>>>
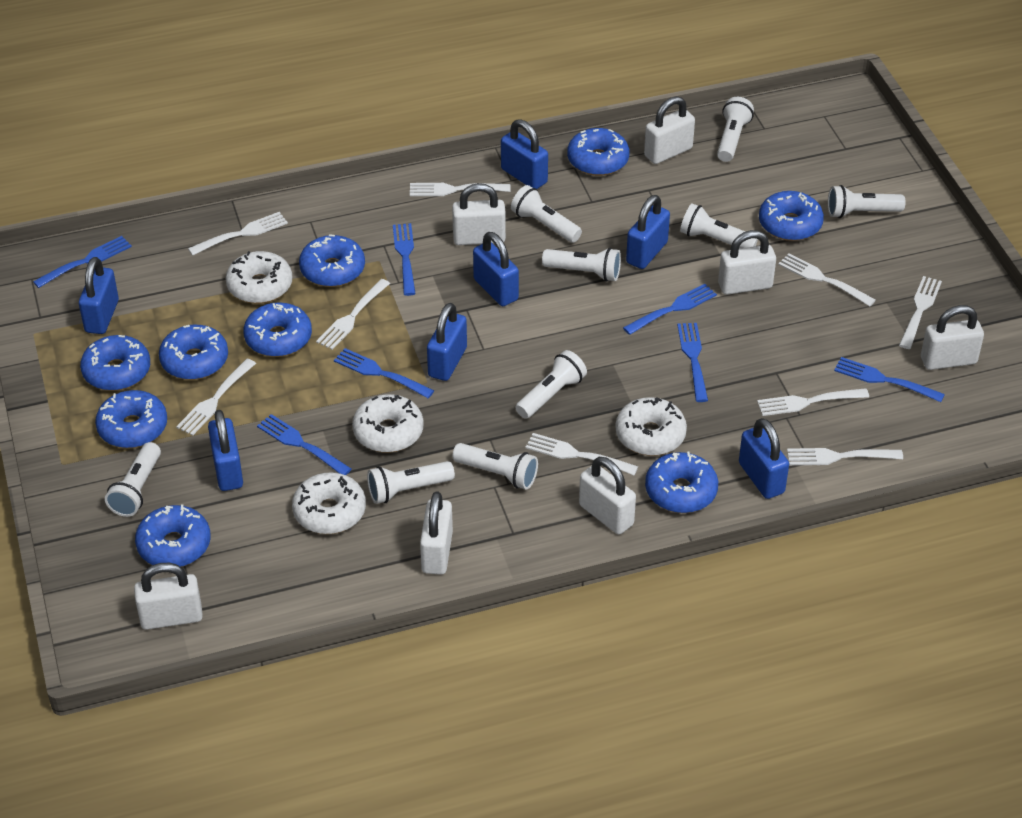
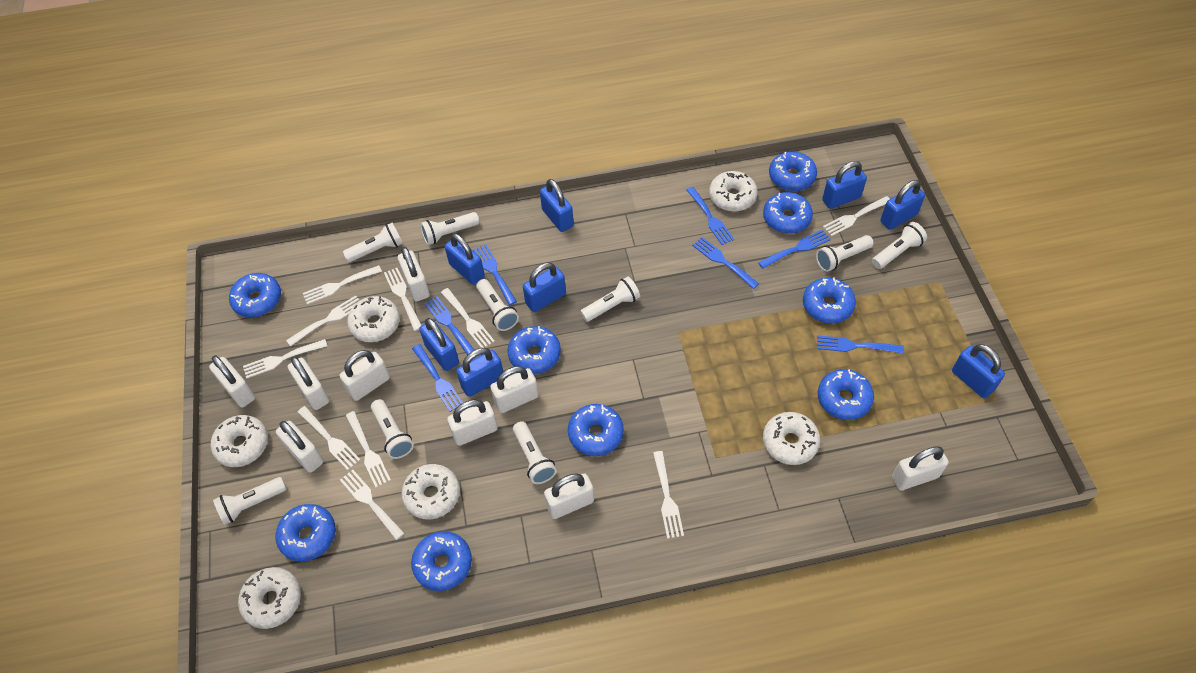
blue padlock: 7 -> 8
white donut: 4 -> 6
white fork: 9 -> 10
white padlock: 7 -> 9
<<<
What is being asked:
Could the material above be given again exactly, pictures excluded?

Task output:
blue padlock: 7 -> 8
white donut: 4 -> 6
white fork: 9 -> 10
white padlock: 7 -> 9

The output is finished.